(MATERIAL FOR THIS EXERCISE Opens)

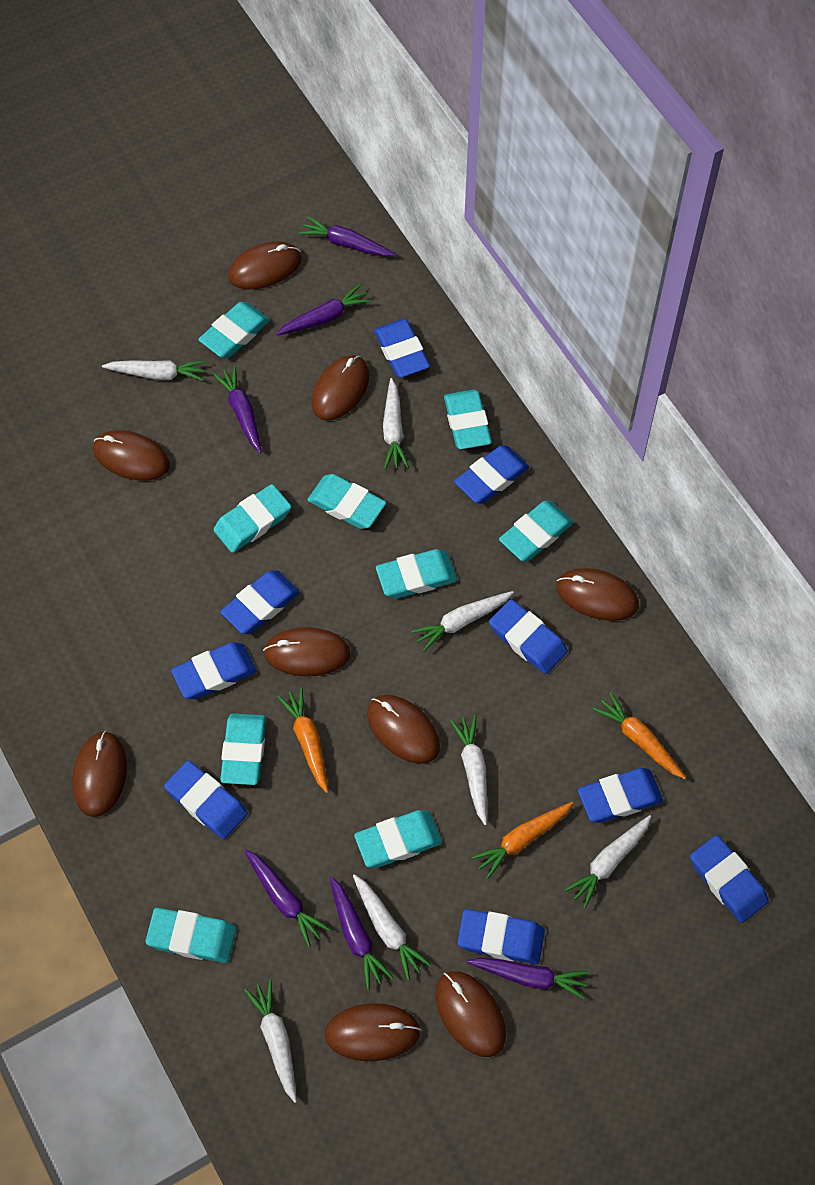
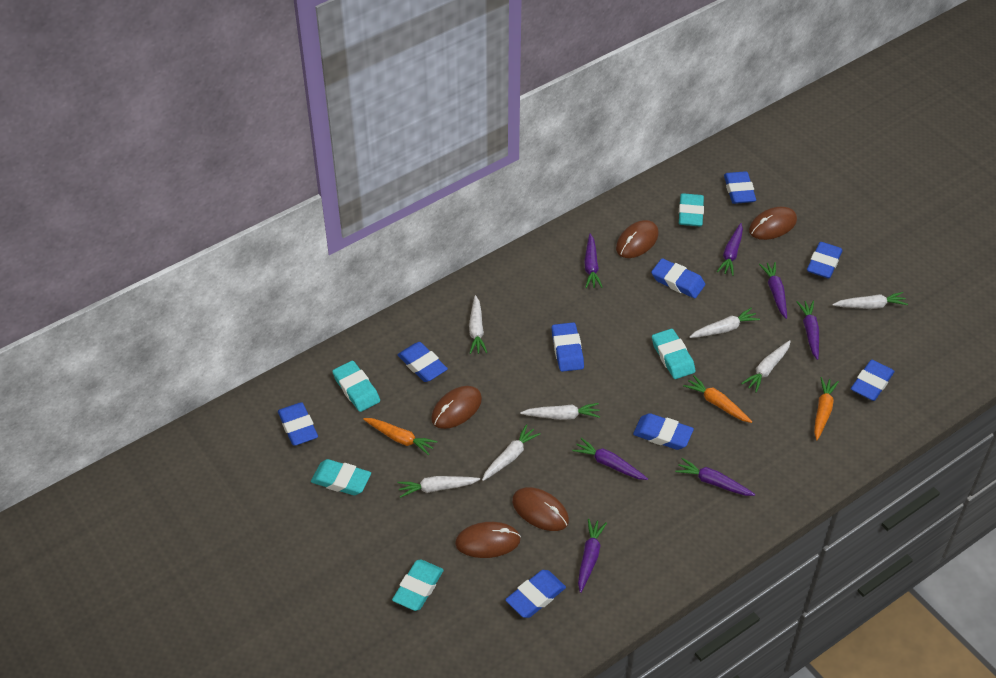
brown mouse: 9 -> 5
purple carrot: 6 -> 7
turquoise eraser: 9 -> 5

(MATERIAL FOR THIS EXERCISE Closes)
(MATERIAL FOR THIS EXERCISE Opens)

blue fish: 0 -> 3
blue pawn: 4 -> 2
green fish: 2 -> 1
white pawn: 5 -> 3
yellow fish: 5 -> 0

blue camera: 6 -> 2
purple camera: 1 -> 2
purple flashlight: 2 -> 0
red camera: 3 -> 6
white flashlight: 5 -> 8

(MATERIAL FOR THIS EXERCISE Closes)

Give back the records above exactly, limited to the lines between the one holding "blue camera: 6 -> 2" and the one holding "white flashlight: 5 -> 8", inclusive.

blue camera: 6 -> 2
purple camera: 1 -> 2
purple flashlight: 2 -> 0
red camera: 3 -> 6
white flashlight: 5 -> 8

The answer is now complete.